» **REQUIRED ACTION**: Repeat each line of the material word for word.

» **DATA EXTRACTS**:
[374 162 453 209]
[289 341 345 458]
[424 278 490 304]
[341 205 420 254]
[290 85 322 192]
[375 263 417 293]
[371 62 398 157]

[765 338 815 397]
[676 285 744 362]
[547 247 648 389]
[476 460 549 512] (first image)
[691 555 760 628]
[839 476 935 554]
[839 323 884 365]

» **OUTPUT BELOW**:
[374 162 453 209]
[289 341 345 458]
[424 278 490 304]
[341 205 420 254]
[290 85 322 192]
[375 263 417 293]
[371 62 398 157]

[765 338 815 397]
[676 285 744 362]
[547 247 648 389]
[476 460 549 512] (first image)
[691 555 760 628]
[839 476 935 554]
[839 323 884 365]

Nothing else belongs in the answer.